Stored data
------------
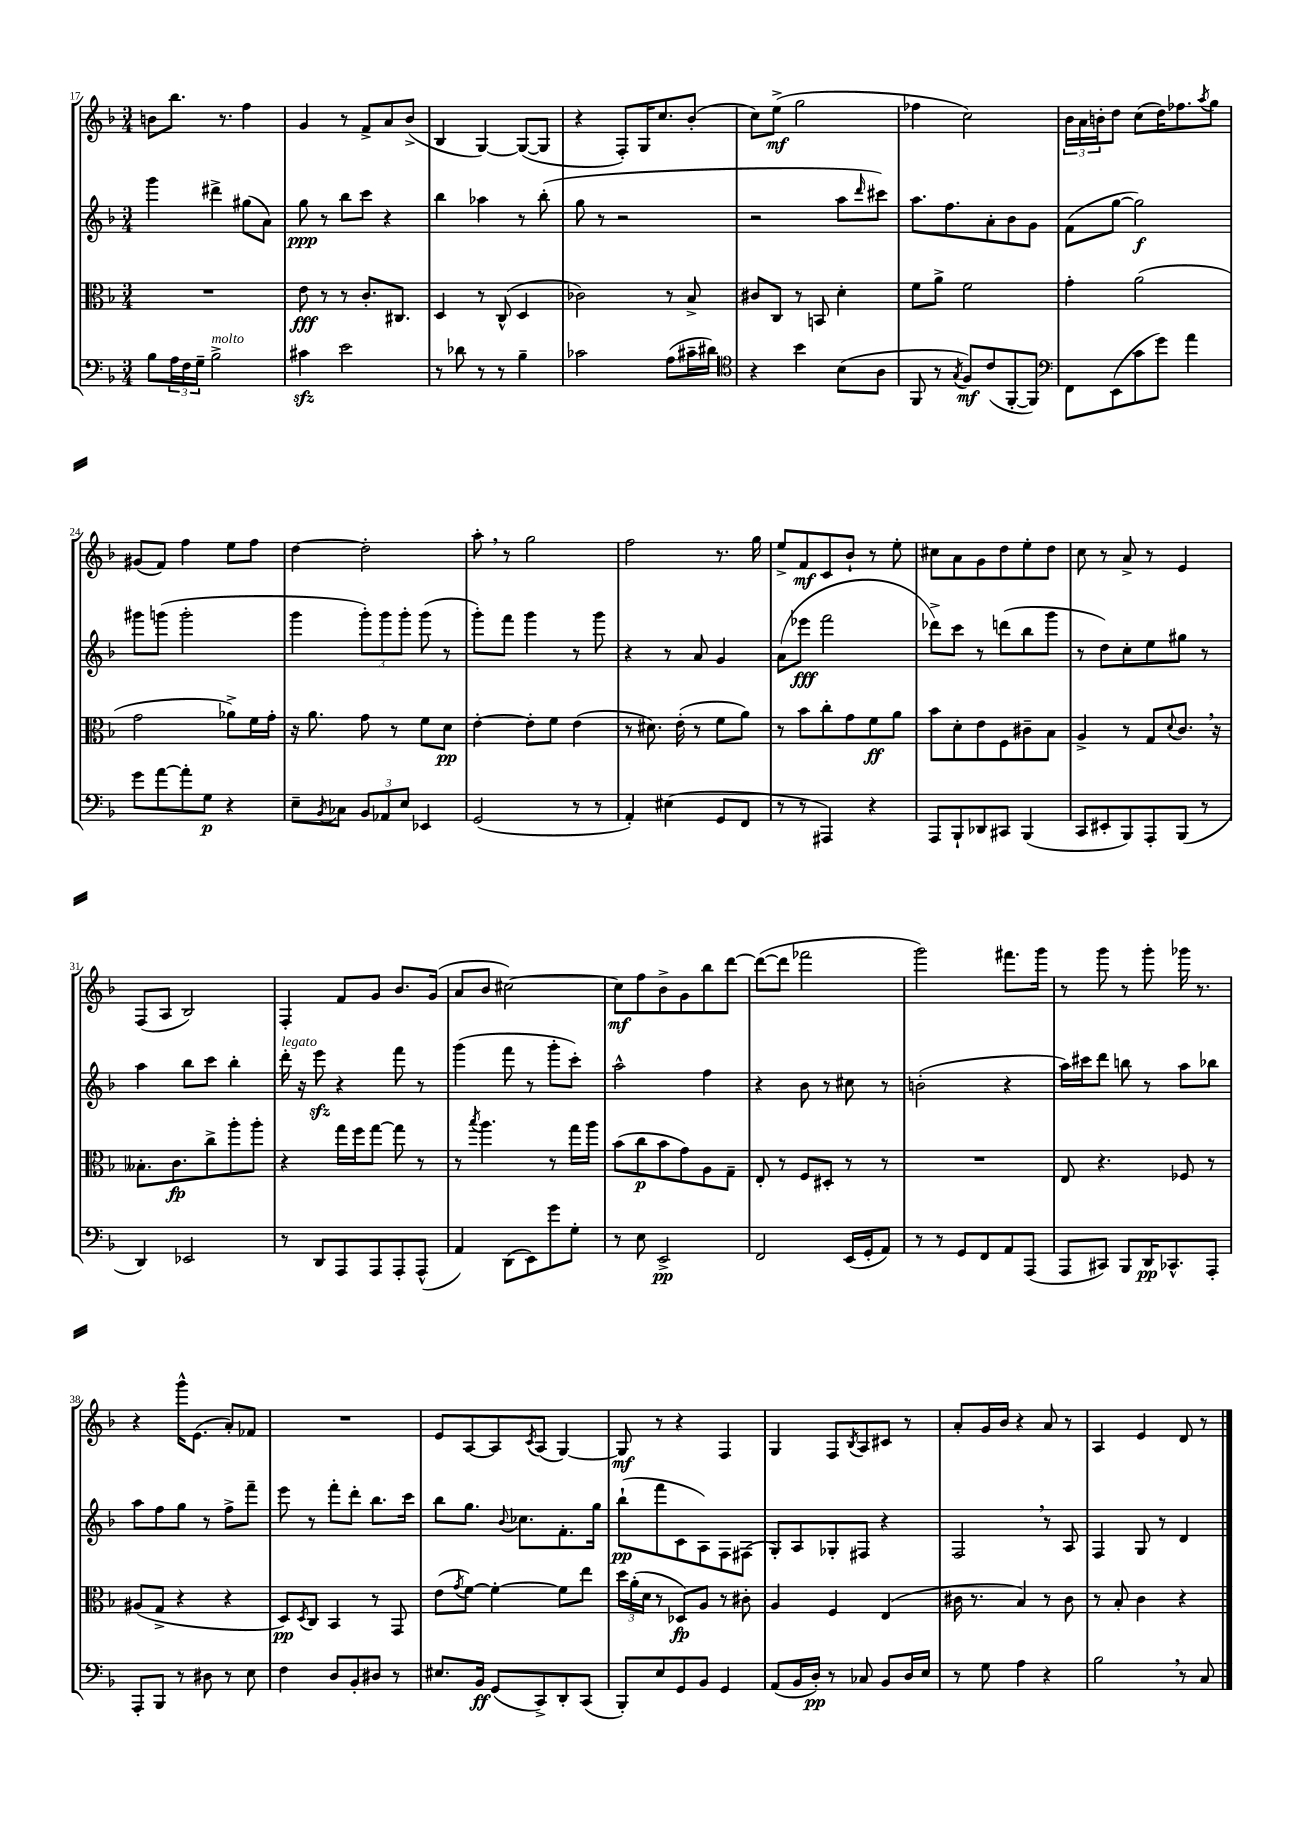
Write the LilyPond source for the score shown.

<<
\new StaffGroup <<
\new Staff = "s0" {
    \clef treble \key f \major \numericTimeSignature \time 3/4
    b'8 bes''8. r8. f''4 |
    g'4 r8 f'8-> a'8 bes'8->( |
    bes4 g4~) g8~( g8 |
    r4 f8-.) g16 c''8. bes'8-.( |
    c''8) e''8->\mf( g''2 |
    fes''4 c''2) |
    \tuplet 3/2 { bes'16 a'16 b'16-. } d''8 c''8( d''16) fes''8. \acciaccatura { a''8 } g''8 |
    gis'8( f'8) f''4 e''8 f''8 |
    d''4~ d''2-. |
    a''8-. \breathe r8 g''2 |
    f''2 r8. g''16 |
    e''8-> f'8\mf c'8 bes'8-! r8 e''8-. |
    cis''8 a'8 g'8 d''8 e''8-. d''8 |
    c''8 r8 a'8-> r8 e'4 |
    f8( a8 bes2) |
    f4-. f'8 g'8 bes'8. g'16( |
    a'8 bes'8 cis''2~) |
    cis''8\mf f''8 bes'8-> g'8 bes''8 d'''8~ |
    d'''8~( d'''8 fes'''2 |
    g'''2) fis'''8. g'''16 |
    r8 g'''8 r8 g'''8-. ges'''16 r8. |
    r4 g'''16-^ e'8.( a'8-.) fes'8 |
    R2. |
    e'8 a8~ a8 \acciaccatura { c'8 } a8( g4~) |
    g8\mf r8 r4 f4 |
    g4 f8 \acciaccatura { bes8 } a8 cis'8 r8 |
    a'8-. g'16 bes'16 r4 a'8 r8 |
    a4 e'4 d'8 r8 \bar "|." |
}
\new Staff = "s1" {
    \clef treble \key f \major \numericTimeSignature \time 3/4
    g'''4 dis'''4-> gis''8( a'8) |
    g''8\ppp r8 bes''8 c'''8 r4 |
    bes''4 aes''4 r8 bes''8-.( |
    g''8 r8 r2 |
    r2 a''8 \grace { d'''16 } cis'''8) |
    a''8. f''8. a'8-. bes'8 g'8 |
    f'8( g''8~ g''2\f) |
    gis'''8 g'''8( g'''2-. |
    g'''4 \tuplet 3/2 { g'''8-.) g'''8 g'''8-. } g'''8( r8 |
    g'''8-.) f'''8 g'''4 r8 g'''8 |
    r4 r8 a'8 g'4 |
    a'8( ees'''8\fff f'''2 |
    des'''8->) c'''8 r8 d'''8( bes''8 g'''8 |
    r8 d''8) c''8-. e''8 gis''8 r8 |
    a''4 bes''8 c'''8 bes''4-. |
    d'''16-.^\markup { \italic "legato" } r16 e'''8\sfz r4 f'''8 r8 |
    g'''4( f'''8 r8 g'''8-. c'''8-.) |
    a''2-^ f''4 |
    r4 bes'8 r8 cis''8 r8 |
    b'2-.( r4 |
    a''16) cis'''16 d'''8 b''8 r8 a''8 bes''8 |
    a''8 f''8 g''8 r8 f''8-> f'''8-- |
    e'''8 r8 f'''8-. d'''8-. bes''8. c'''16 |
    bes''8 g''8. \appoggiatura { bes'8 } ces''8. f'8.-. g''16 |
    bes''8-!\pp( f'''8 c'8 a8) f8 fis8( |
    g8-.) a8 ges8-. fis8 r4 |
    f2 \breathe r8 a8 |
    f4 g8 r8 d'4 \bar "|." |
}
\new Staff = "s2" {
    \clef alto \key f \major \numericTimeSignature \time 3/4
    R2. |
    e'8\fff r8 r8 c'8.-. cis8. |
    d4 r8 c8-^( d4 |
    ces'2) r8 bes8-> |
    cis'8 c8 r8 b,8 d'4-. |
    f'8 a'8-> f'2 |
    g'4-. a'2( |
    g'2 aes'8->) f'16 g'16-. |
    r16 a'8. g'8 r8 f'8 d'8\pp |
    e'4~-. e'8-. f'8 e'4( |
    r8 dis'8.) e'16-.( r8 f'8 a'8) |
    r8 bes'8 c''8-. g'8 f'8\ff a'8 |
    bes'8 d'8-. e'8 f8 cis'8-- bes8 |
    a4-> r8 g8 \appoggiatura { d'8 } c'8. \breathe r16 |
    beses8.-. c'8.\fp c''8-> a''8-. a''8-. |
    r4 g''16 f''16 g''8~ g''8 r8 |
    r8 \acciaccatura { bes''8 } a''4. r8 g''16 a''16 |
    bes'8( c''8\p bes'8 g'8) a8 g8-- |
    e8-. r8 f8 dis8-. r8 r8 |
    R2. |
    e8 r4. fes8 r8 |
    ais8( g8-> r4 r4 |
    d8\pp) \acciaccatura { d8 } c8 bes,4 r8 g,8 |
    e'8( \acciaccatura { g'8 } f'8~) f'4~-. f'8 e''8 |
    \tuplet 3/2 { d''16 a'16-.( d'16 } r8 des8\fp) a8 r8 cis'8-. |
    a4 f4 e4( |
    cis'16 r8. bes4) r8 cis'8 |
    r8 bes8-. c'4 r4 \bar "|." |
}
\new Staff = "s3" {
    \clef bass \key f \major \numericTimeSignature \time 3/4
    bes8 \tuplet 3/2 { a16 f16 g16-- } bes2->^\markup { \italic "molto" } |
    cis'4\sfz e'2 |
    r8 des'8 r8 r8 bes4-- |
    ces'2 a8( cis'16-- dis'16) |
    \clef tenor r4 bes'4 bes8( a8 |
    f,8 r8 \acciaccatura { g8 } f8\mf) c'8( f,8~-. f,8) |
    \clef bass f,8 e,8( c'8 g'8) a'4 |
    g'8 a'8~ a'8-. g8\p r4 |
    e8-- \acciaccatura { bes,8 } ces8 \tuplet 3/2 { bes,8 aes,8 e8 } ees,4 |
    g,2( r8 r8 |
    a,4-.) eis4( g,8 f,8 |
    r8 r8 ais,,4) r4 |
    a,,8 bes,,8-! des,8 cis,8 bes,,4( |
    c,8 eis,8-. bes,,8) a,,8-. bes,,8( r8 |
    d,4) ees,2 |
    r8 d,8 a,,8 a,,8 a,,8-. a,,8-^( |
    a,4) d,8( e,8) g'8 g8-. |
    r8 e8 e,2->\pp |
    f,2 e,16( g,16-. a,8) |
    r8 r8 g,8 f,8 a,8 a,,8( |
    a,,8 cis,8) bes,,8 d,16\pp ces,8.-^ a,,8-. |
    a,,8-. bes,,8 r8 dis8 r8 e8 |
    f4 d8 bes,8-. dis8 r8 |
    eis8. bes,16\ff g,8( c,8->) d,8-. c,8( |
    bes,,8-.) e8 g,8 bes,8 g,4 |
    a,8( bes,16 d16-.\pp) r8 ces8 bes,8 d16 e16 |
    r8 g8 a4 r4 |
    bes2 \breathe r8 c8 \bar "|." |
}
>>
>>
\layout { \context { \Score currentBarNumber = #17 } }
------------
◆ **WHAT IS NEEDED**
Pick out every line of the listing that contains the string "acciaccatura", matching case, and copy each one.

◆ **ANSWER TO THE PROBLEM**
    \tuplet 3/2 { bes'16 a'16 b'16-. } d''8 c''8( d''16) fes''8. \acciaccatura { a''8 } g''8 |
    e'8 a8~ a8 \acciaccatura { c'8 } a8( g4~) |
    g4 f8 \acciaccatura { bes8 } a8 cis'8 r8 |
    r8 \acciaccatura { bes''8 } a''4. r8 g''16 a''16 |
    d8\pp) \acciaccatura { d8 } c8 bes,4 r8 g,8 |
    e'8( \acciaccatura { g'8 } f'8~) f'4~-. f'8 e''8 |
    f,8 r8 \acciaccatura { g8 } f8\mf) c'8( f,8~-. f,8) |
    e8-- \acciaccatura { bes,8 } ces8 \tuplet 3/2 { bes,8 aes,8 e8 } ees,4 |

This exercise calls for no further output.